What the exercise asks: Give the number of lines in the listing below that include the word "none", with nothing more.

★ ★ ★ ★

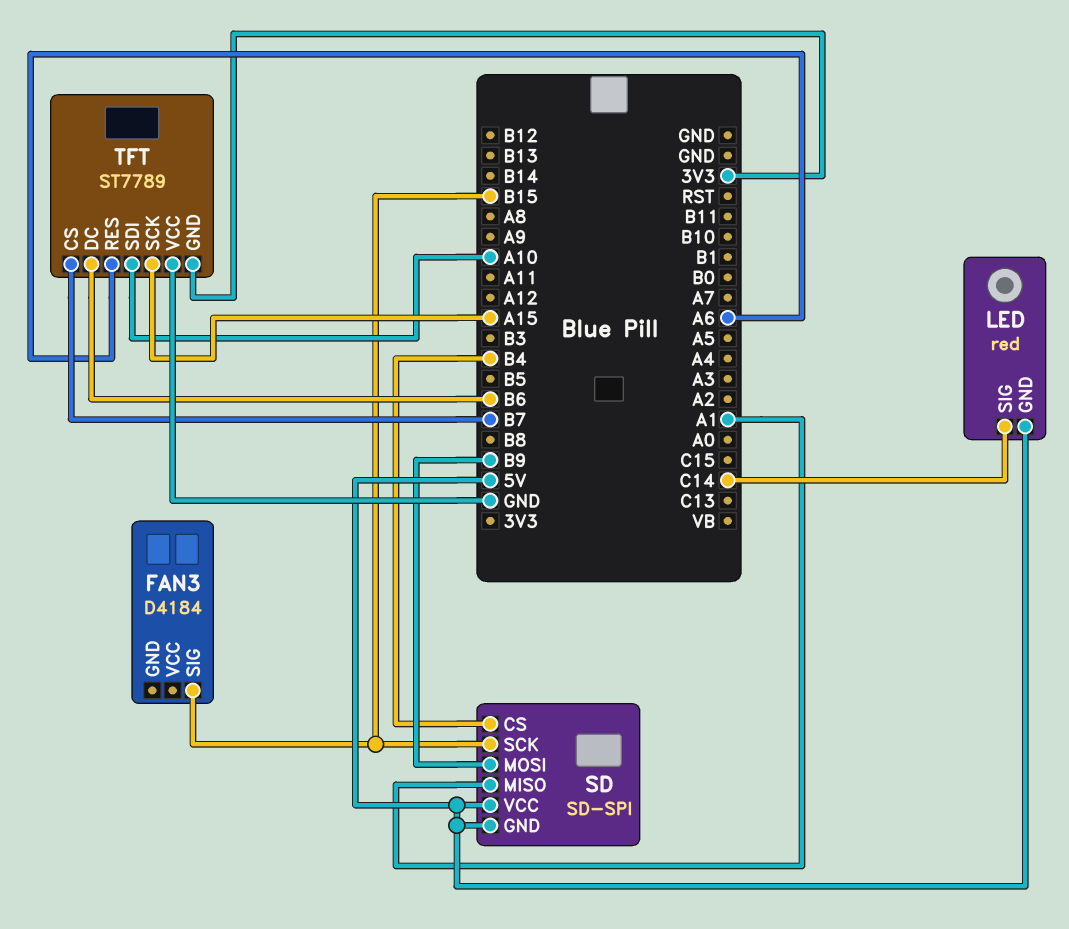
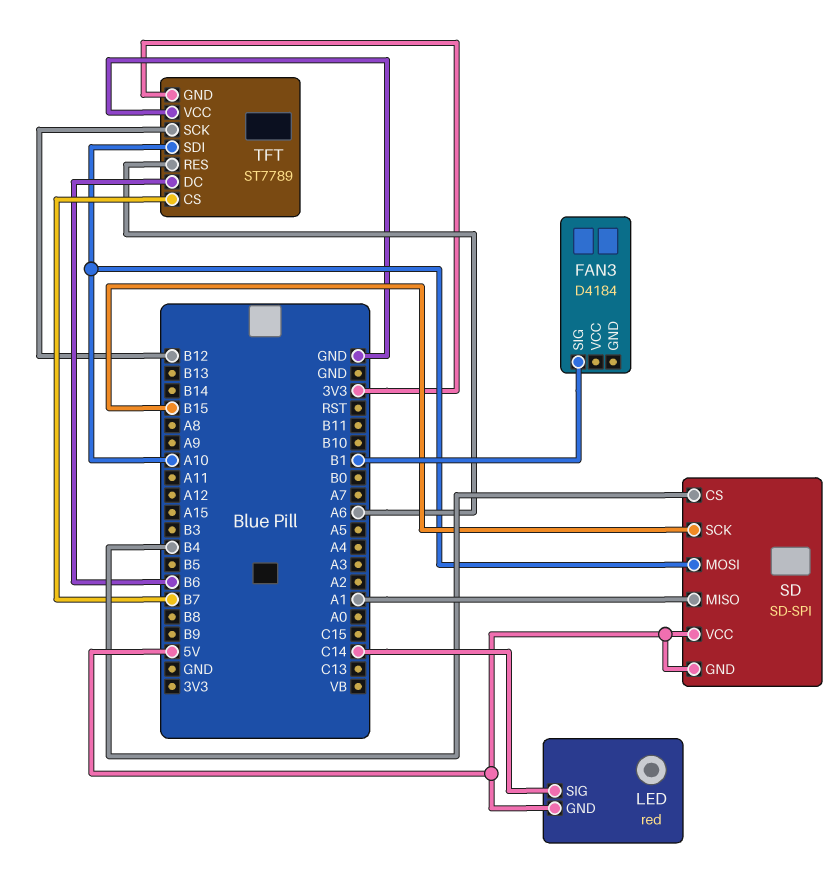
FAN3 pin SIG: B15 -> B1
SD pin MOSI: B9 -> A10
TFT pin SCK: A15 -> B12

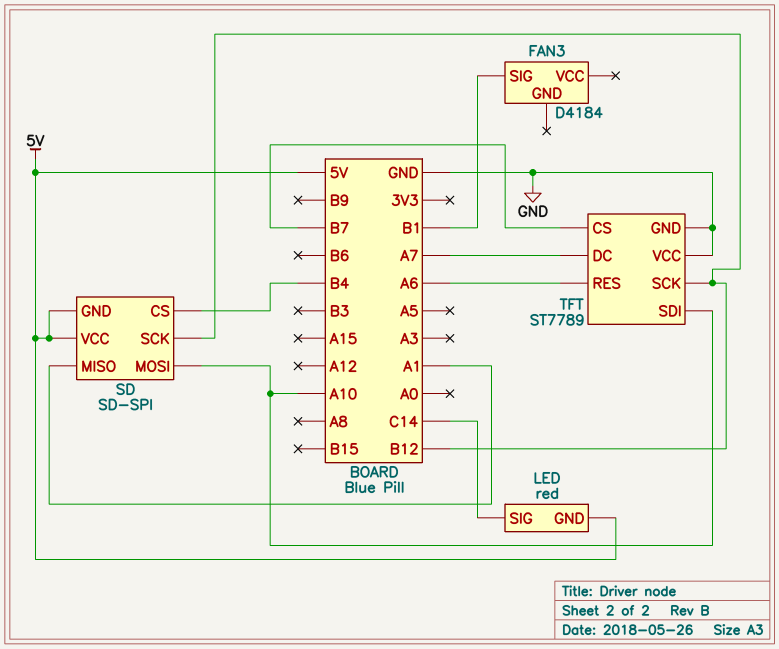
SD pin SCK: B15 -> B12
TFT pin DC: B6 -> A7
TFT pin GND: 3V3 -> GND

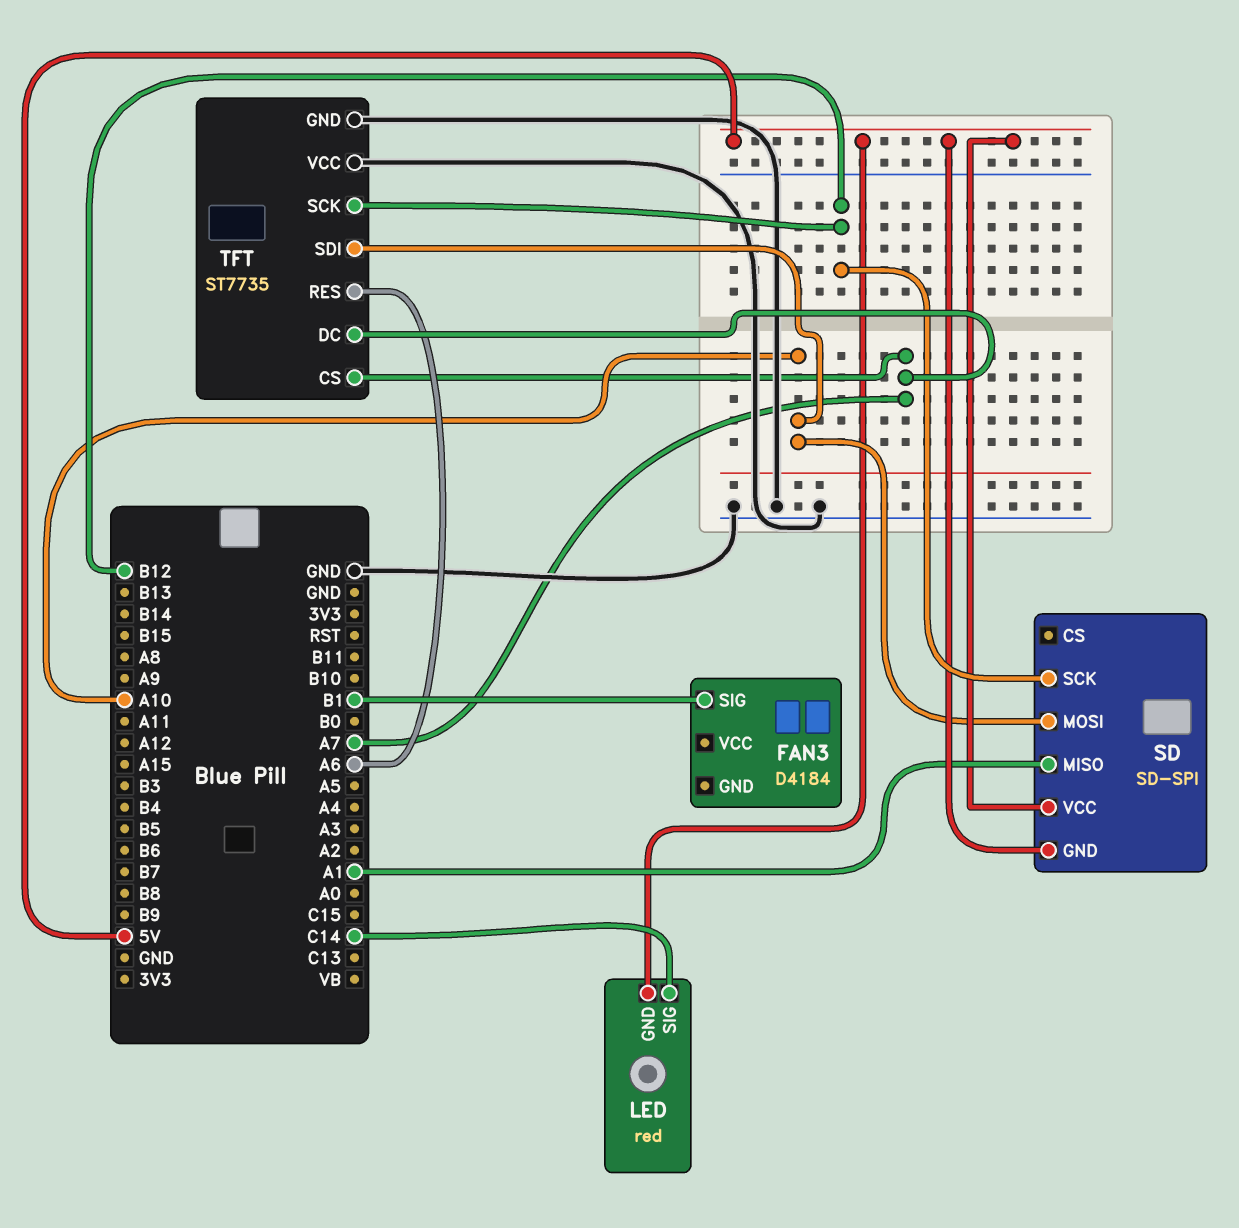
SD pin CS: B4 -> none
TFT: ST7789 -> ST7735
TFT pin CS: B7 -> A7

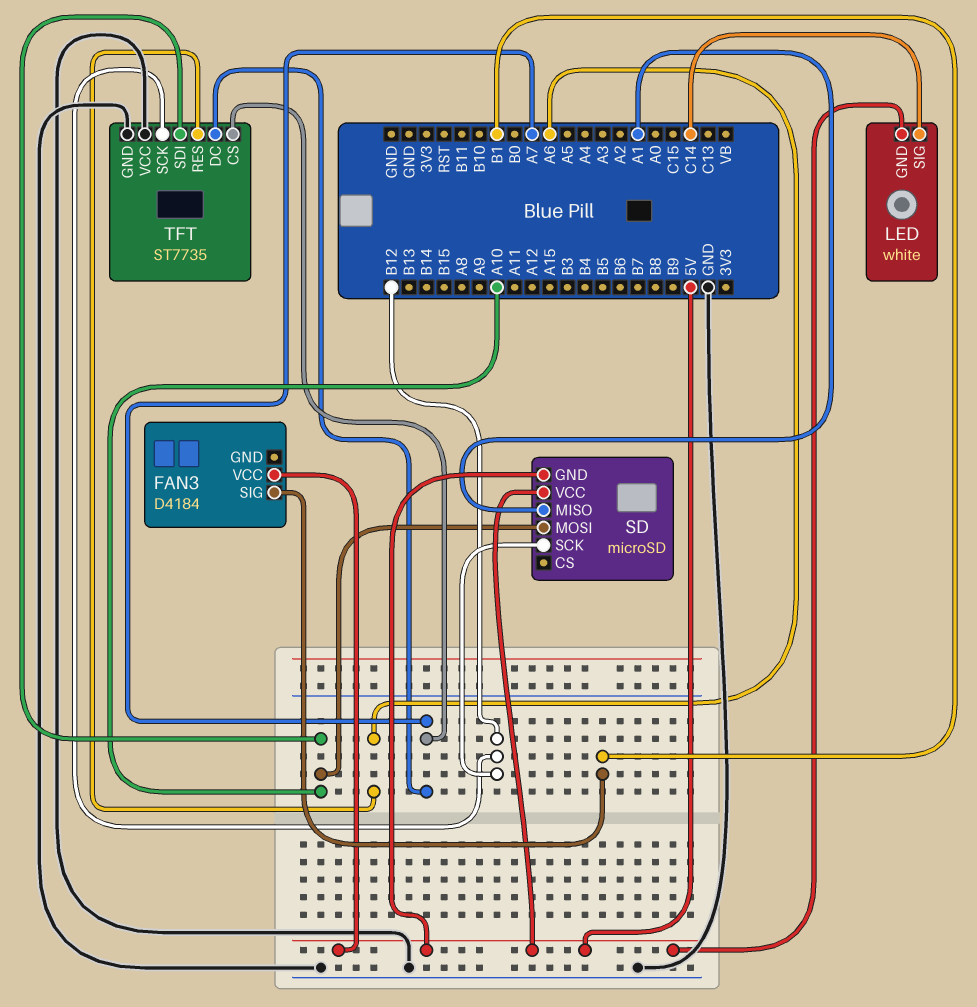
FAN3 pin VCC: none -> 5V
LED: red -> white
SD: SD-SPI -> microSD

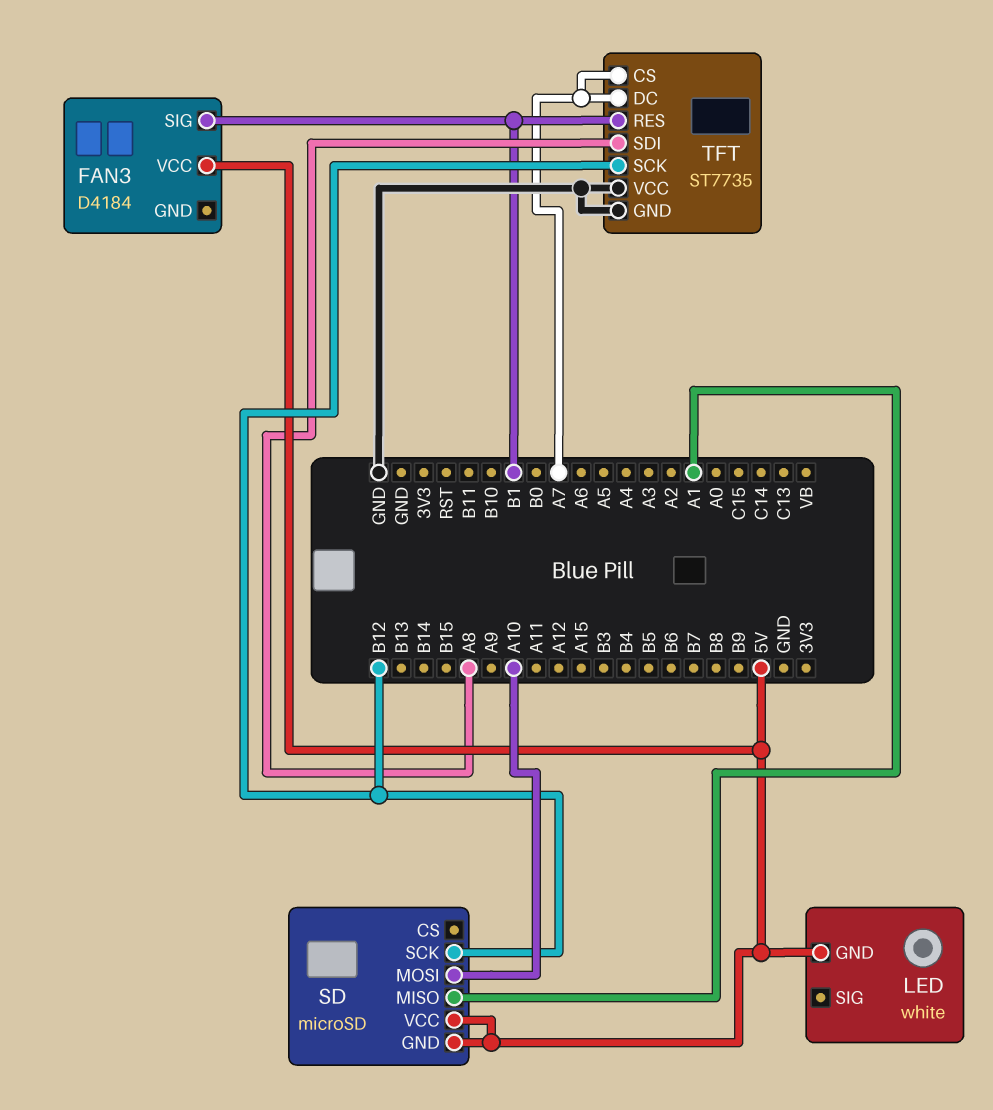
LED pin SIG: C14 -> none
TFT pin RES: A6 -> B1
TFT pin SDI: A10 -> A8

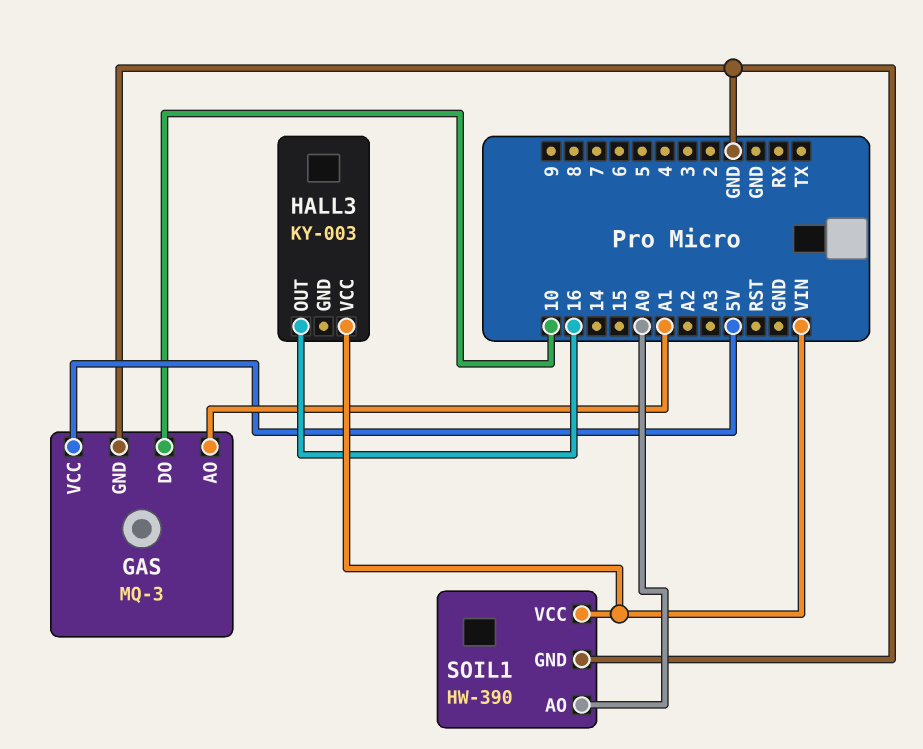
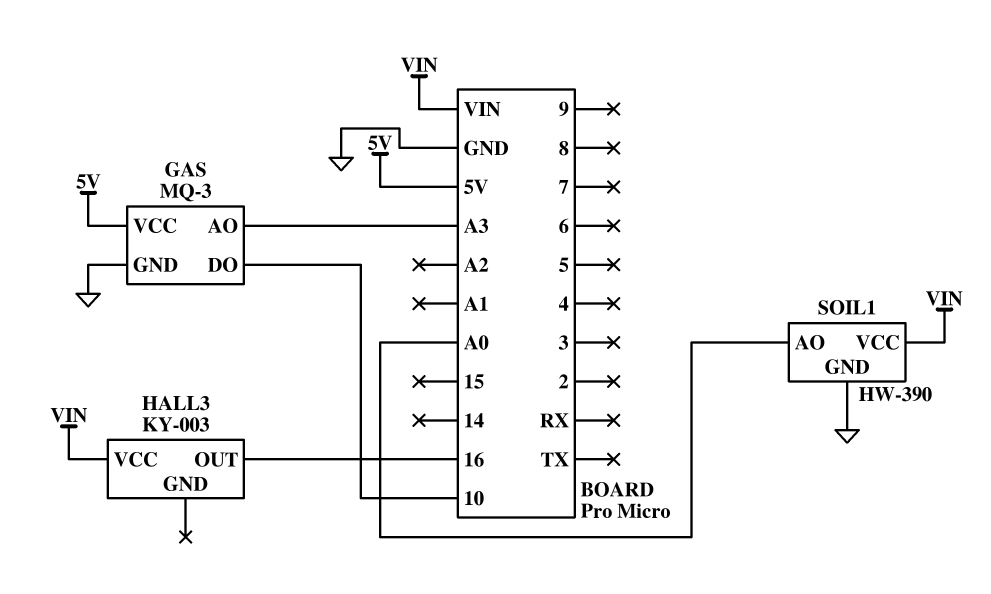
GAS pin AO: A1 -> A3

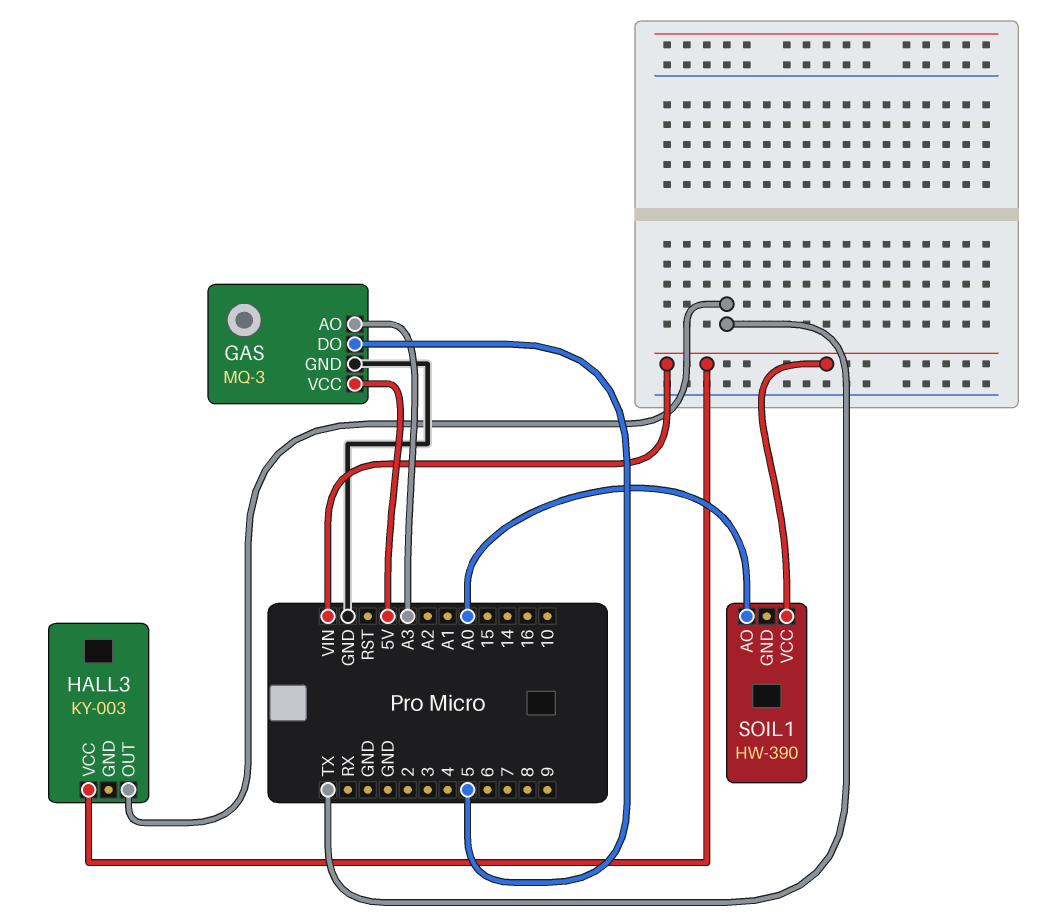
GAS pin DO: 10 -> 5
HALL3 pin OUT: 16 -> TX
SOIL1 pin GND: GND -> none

★ ★ ★ ★

Written solution: 4